→ **Directions for this task**:
Leaving out the pictures, write the following records exactly as they read.

→ **Data records**:
-.-.-
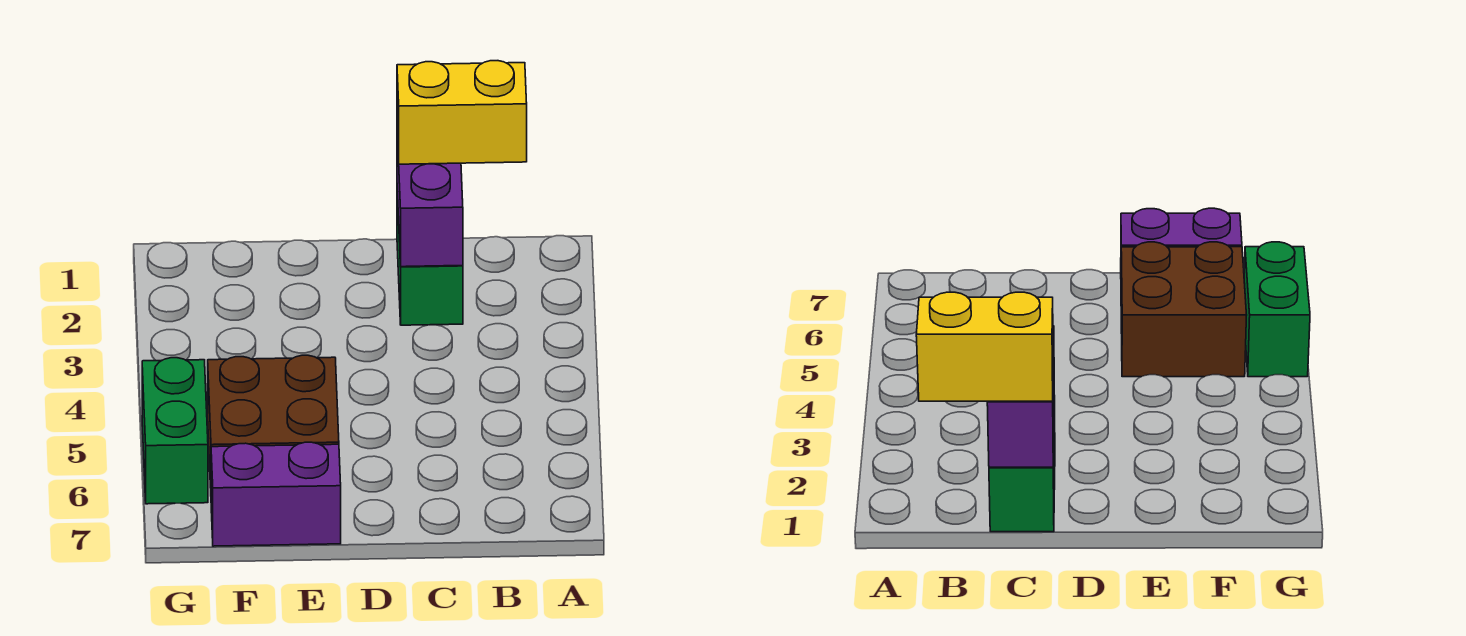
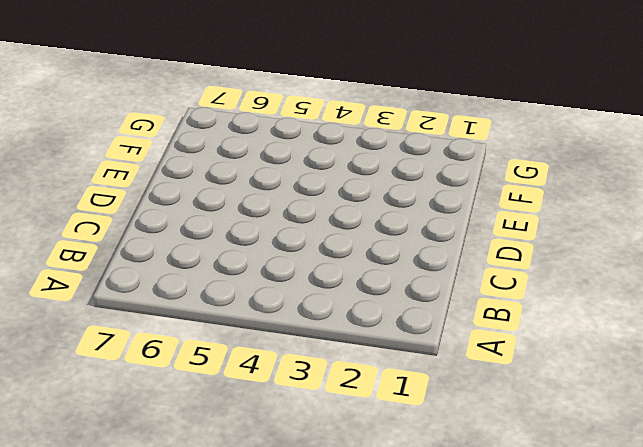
none -> green brick C1:C2 level 1
none -> brown brick E5:F6 level 1

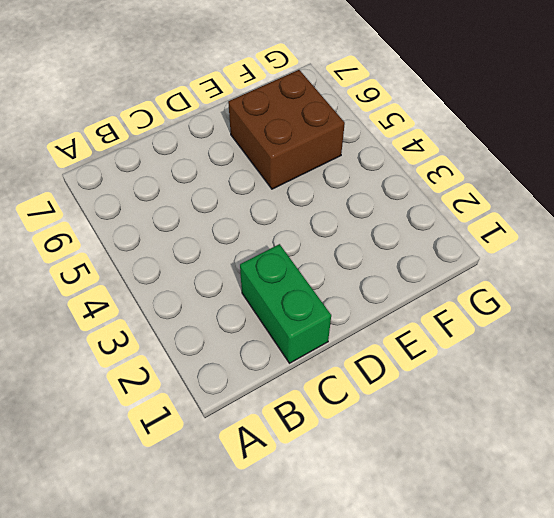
none -> purple brick E7:F7 level 1
none -> green brick G5:G6 level 1

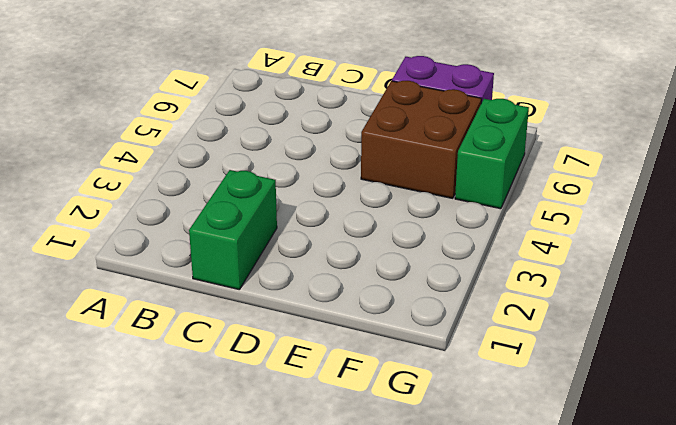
none -> purple brick C1:C2 level 2
none -> yellow brick B1:C1 level 3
-.-.-
→ **Written response**:
none -> green brick C1:C2 level 1
none -> brown brick E5:F6 level 1

none -> purple brick E7:F7 level 1
none -> green brick G5:G6 level 1

none -> purple brick C1:C2 level 2
none -> yellow brick B1:C1 level 3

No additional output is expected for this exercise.